§ **Raw data**
○ ○ ○ ○ ○
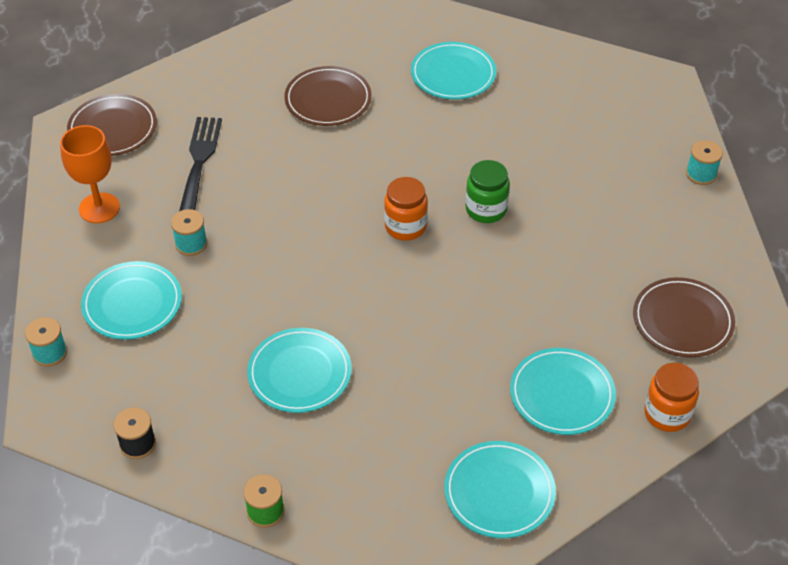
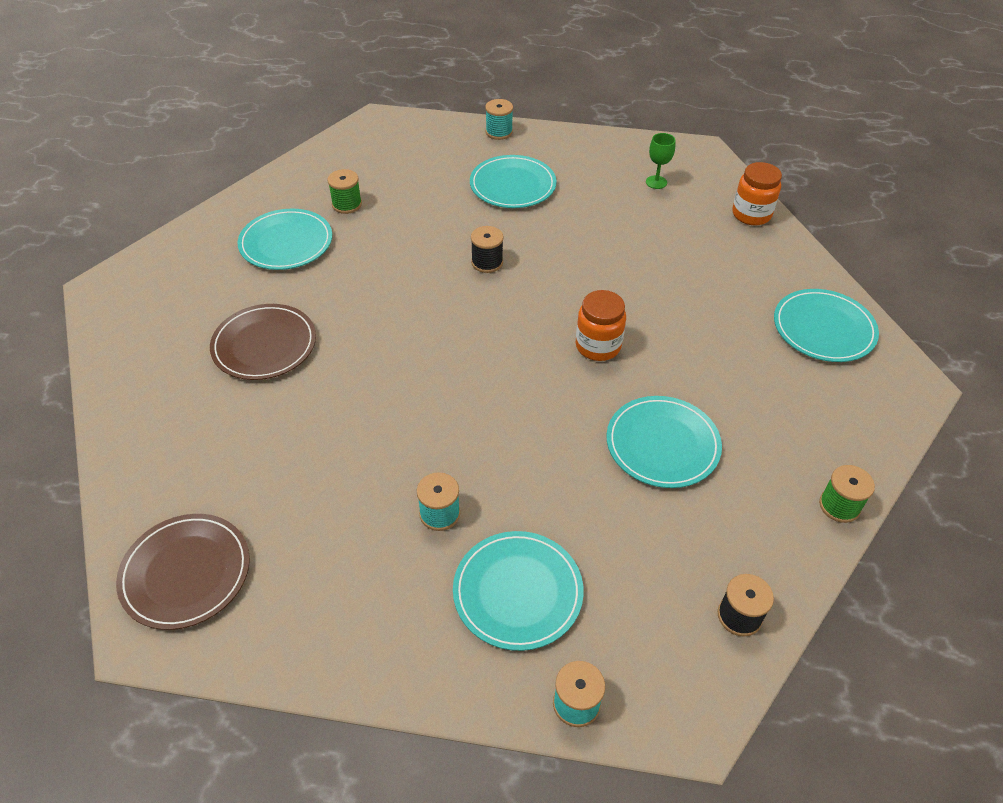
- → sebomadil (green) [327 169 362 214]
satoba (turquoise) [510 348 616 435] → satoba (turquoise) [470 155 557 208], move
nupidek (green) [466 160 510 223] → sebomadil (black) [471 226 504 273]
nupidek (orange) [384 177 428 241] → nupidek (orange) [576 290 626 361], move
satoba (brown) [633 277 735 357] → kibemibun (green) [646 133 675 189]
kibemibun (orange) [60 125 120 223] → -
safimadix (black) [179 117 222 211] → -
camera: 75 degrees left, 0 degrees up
○ ○ ○ ○ ○
§ **Brief**
Every entry should come back exactly as written, only without images.

§ **Answer space**
- → sebomadil (green) [327 169 362 214]
satoba (turquoise) [510 348 616 435] → satoba (turquoise) [470 155 557 208], move
nupidek (green) [466 160 510 223] → sebomadil (black) [471 226 504 273]
nupidek (orange) [384 177 428 241] → nupidek (orange) [576 290 626 361], move
satoba (brown) [633 277 735 357] → kibemibun (green) [646 133 675 189]
kibemibun (orange) [60 125 120 223] → -
safimadix (black) [179 117 222 211] → -
camera: 75 degrees left, 0 degrees up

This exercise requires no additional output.